====== Given information ======
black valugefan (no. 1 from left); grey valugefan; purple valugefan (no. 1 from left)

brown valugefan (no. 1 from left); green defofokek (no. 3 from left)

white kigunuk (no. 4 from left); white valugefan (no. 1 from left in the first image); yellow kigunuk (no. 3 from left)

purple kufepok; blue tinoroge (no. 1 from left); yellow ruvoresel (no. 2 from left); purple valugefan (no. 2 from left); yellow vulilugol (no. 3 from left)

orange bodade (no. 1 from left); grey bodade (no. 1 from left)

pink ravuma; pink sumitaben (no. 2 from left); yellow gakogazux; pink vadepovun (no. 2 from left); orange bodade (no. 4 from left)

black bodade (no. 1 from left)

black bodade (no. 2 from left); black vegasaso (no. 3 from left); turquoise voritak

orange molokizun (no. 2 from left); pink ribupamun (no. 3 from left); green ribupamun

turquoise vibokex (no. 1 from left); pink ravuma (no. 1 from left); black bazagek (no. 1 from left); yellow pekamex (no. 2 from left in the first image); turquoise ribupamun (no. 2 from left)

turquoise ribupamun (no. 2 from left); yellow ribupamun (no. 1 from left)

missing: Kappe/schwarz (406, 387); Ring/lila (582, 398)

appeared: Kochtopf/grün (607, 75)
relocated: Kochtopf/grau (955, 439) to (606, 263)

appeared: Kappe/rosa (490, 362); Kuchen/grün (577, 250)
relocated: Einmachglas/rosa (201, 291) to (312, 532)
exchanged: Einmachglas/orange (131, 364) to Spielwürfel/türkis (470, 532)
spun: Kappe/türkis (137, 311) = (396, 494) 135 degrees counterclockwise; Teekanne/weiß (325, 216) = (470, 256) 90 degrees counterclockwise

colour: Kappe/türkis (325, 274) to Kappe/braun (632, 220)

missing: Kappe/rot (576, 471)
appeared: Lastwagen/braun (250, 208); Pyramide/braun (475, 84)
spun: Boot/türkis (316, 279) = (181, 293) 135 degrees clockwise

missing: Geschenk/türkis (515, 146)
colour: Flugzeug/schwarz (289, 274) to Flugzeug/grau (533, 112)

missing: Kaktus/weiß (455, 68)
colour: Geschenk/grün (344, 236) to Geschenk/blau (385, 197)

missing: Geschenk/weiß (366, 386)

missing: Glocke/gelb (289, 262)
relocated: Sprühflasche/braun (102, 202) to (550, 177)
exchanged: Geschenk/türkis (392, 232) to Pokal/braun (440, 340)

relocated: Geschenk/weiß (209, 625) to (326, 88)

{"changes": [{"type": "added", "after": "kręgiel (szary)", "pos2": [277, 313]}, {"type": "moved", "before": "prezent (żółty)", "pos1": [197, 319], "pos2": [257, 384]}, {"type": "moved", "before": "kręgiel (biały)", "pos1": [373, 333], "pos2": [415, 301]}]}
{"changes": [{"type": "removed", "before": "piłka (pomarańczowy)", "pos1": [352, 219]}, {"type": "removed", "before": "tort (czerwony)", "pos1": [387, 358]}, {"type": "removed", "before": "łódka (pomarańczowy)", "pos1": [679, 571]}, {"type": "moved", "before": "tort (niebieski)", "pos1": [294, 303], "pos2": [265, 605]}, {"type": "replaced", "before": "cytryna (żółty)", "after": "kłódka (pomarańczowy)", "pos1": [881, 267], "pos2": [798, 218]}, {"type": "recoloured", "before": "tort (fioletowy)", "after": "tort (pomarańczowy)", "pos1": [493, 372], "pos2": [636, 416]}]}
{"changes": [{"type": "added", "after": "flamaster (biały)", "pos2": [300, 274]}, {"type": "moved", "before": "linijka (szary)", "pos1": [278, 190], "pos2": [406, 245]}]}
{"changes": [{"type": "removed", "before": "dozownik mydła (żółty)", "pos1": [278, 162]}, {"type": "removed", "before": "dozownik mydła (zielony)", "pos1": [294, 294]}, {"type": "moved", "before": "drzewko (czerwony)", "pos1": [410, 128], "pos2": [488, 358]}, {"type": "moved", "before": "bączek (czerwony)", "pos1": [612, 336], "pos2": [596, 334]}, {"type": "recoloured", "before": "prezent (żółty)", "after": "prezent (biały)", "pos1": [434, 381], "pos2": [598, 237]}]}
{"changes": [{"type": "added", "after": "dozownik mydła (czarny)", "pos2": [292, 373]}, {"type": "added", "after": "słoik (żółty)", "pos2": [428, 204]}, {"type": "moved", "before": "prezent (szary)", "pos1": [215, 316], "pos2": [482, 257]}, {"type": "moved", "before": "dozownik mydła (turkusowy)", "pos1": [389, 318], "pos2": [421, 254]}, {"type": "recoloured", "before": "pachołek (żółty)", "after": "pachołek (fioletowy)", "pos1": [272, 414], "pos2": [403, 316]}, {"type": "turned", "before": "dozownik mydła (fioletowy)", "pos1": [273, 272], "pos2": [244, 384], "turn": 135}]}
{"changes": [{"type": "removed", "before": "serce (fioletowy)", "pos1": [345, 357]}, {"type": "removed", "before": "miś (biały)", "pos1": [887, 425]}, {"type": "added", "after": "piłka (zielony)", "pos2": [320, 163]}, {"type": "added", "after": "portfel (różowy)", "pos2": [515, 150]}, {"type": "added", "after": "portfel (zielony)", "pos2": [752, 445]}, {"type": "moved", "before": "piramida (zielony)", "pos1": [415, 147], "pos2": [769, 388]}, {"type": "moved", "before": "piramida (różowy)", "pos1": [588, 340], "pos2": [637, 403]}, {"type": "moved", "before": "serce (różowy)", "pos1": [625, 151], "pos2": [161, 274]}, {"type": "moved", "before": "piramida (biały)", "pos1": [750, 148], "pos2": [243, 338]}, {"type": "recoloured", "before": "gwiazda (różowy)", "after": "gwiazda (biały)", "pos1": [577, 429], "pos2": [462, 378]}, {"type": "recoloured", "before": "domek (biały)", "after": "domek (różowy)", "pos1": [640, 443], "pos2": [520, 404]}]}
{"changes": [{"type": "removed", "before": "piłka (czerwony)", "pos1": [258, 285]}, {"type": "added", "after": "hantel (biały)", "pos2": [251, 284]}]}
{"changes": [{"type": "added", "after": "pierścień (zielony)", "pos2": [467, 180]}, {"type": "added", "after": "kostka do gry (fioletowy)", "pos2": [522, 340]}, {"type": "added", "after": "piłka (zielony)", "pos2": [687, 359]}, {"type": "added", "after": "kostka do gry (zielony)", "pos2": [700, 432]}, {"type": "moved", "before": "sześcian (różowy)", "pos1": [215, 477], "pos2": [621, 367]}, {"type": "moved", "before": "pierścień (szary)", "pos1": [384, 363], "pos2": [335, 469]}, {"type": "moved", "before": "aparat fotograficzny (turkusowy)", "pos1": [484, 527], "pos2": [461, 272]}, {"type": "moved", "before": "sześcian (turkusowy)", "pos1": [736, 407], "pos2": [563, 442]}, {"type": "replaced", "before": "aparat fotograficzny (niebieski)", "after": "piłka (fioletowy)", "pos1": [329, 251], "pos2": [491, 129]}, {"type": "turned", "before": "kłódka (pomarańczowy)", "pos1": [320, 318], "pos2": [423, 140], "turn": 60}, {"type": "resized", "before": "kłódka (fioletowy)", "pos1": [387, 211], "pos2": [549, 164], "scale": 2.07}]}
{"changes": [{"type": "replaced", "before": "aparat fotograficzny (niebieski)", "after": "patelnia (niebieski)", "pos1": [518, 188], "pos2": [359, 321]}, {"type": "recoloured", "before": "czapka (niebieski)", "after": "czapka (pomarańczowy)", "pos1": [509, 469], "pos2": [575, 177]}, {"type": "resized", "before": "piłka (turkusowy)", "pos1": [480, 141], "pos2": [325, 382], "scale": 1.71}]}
======
[Work request] The complete set of entries above must be reproduced verbatim.

[Solution for this exercise]
black valugefan (no. 1 from left); grey valugefan; purple valugefan (no. 1 from left)

brown valugefan (no. 1 from left); green defofokek (no. 3 from left)

white kigunuk (no. 4 from left); white valugefan (no. 1 from left in the first image); yellow kigunuk (no. 3 from left)

purple kufepok; blue tinoroge (no. 1 from left); yellow ruvoresel (no. 2 from left); purple valugefan (no. 2 from left); yellow vulilugol (no. 3 from left)

orange bodade (no. 1 from left); grey bodade (no. 1 from left)

pink ravuma; pink sumitaben (no. 2 from left); yellow gakogazux; pink vadepovun (no. 2 from left); orange bodade (no. 4 from left)

black bodade (no. 1 from left)

black bodade (no. 2 from left); black vegasaso (no. 3 from left); turquoise voritak

orange molokizun (no. 2 from left); pink ribupamun (no. 3 from left); green ribupamun

turquoise vibokex (no. 1 from left); pink ravuma (no. 1 from left); black bazagek (no. 1 from left); yellow pekamex (no. 2 from left in the first image); turquoise ribupamun (no. 2 from left)

turquoise ribupamun (no. 2 from left); yellow ribupamun (no. 1 from left)

missing: Kappe/schwarz (406, 387); Ring/lila (582, 398)

appeared: Kochtopf/grün (607, 75)
relocated: Kochtopf/grau (955, 439) to (606, 263)

appeared: Kappe/rosa (490, 362); Kuchen/grün (577, 250)
relocated: Einmachglas/rosa (201, 291) to (312, 532)
exchanged: Einmachglas/orange (131, 364) to Spielwürfel/türkis (470, 532)
spun: Kappe/türkis (137, 311) = (396, 494) 135 degrees counterclockwise; Teekanne/weiß (325, 216) = (470, 256) 90 degrees counterclockwise

colour: Kappe/türkis (325, 274) to Kappe/braun (632, 220)

missing: Kappe/rot (576, 471)
appeared: Lastwagen/braun (250, 208); Pyramide/braun (475, 84)
spun: Boot/türkis (316, 279) = (181, 293) 135 degrees clockwise

missing: Geschenk/türkis (515, 146)
colour: Flugzeug/schwarz (289, 274) to Flugzeug/grau (533, 112)

missing: Kaktus/weiß (455, 68)
colour: Geschenk/grün (344, 236) to Geschenk/blau (385, 197)

missing: Geschenk/weiß (366, 386)

missing: Glocke/gelb (289, 262)
relocated: Sprühflasche/braun (102, 202) to (550, 177)
exchanged: Geschenk/türkis (392, 232) to Pokal/braun (440, 340)

relocated: Geschenk/weiß (209, 625) to (326, 88)

{"changes": [{"type": "added", "after": "kręgiel (szary)", "pos2": [277, 313]}, {"type": "moved", "before": "prezent (żółty)", "pos1": [197, 319], "pos2": [257, 384]}, {"type": "moved", "before": "kręgiel (biały)", "pos1": [373, 333], "pos2": [415, 301]}]}
{"changes": [{"type": "removed", "before": "piłka (pomarańczowy)", "pos1": [352, 219]}, {"type": "removed", "before": "tort (czerwony)", "pos1": [387, 358]}, {"type": "removed", "before": "łódka (pomarańczowy)", "pos1": [679, 571]}, {"type": "moved", "before": "tort (niebieski)", "pos1": [294, 303], "pos2": [265, 605]}, {"type": "replaced", "before": "cytryna (żółty)", "after": "kłódka (pomarańczowy)", "pos1": [881, 267], "pos2": [798, 218]}, {"type": "recoloured", "before": "tort (fioletowy)", "after": "tort (pomarańczowy)", "pos1": [493, 372], "pos2": [636, 416]}]}
{"changes": [{"type": "added", "after": "flamaster (biały)", "pos2": [300, 274]}, {"type": "moved", "before": "linijka (szary)", "pos1": [278, 190], "pos2": [406, 245]}]}
{"changes": [{"type": "removed", "before": "dozownik mydła (żółty)", "pos1": [278, 162]}, {"type": "removed", "before": "dozownik mydła (zielony)", "pos1": [294, 294]}, {"type": "moved", "before": "drzewko (czerwony)", "pos1": [410, 128], "pos2": [488, 358]}, {"type": "moved", "before": "bączek (czerwony)", "pos1": [612, 336], "pos2": [596, 334]}, {"type": "recoloured", "before": "prezent (żółty)", "after": "prezent (biały)", "pos1": [434, 381], "pos2": [598, 237]}]}
{"changes": [{"type": "added", "after": "dozownik mydła (czarny)", "pos2": [292, 373]}, {"type": "added", "after": "słoik (żółty)", "pos2": [428, 204]}, {"type": "moved", "before": "prezent (szary)", "pos1": [215, 316], "pos2": [482, 257]}, {"type": "moved", "before": "dozownik mydła (turkusowy)", "pos1": [389, 318], "pos2": [421, 254]}, {"type": "recoloured", "before": "pachołek (żółty)", "after": "pachołek (fioletowy)", "pos1": [272, 414], "pos2": [403, 316]}, {"type": "turned", "before": "dozownik mydła (fioletowy)", "pos1": [273, 272], "pos2": [244, 384], "turn": 135}]}
{"changes": [{"type": "removed", "before": "serce (fioletowy)", "pos1": [345, 357]}, {"type": "removed", "before": "miś (biały)", "pos1": [887, 425]}, {"type": "added", "after": "piłka (zielony)", "pos2": [320, 163]}, {"type": "added", "after": "portfel (różowy)", "pos2": [515, 150]}, {"type": "added", "after": "portfel (zielony)", "pos2": [752, 445]}, {"type": "moved", "before": "piramida (zielony)", "pos1": [415, 147], "pos2": [769, 388]}, {"type": "moved", "before": "piramida (różowy)", "pos1": [588, 340], "pos2": [637, 403]}, {"type": "moved", "before": "serce (różowy)", "pos1": [625, 151], "pos2": [161, 274]}, {"type": "moved", "before": "piramida (biały)", "pos1": [750, 148], "pos2": [243, 338]}, {"type": "recoloured", "before": "gwiazda (różowy)", "after": "gwiazda (biały)", "pos1": [577, 429], "pos2": [462, 378]}, {"type": "recoloured", "before": "domek (biały)", "after": "domek (różowy)", "pos1": [640, 443], "pos2": [520, 404]}]}
{"changes": [{"type": "removed", "before": "piłka (czerwony)", "pos1": [258, 285]}, {"type": "added", "after": "hantel (biały)", "pos2": [251, 284]}]}
{"changes": [{"type": "added", "after": "pierścień (zielony)", "pos2": [467, 180]}, {"type": "added", "after": "kostka do gry (fioletowy)", "pos2": [522, 340]}, {"type": "added", "after": "piłka (zielony)", "pos2": [687, 359]}, {"type": "added", "after": "kostka do gry (zielony)", "pos2": [700, 432]}, {"type": "moved", "before": "sześcian (różowy)", "pos1": [215, 477], "pos2": [621, 367]}, {"type": "moved", "before": "pierścień (szary)", "pos1": [384, 363], "pos2": [335, 469]}, {"type": "moved", "before": "aparat fotograficzny (turkusowy)", "pos1": [484, 527], "pos2": [461, 272]}, {"type": "moved", "before": "sześcian (turkusowy)", "pos1": [736, 407], "pos2": [563, 442]}, {"type": "replaced", "before": "aparat fotograficzny (niebieski)", "after": "piłka (fioletowy)", "pos1": [329, 251], "pos2": [491, 129]}, {"type": "turned", "before": "kłódka (pomarańczowy)", "pos1": [320, 318], "pos2": [423, 140], "turn": 60}, {"type": "resized", "before": "kłódka (fioletowy)", "pos1": [387, 211], "pos2": [549, 164], "scale": 2.07}]}
{"changes": [{"type": "replaced", "before": "aparat fotograficzny (niebieski)", "after": "patelnia (niebieski)", "pos1": [518, 188], "pos2": [359, 321]}, {"type": "recoloured", "before": "czapka (niebieski)", "after": "czapka (pomarańczowy)", "pos1": [509, 469], "pos2": [575, 177]}, {"type": "resized", "before": "piłka (turkusowy)", "pos1": [480, 141], "pos2": [325, 382], "scale": 1.71}]}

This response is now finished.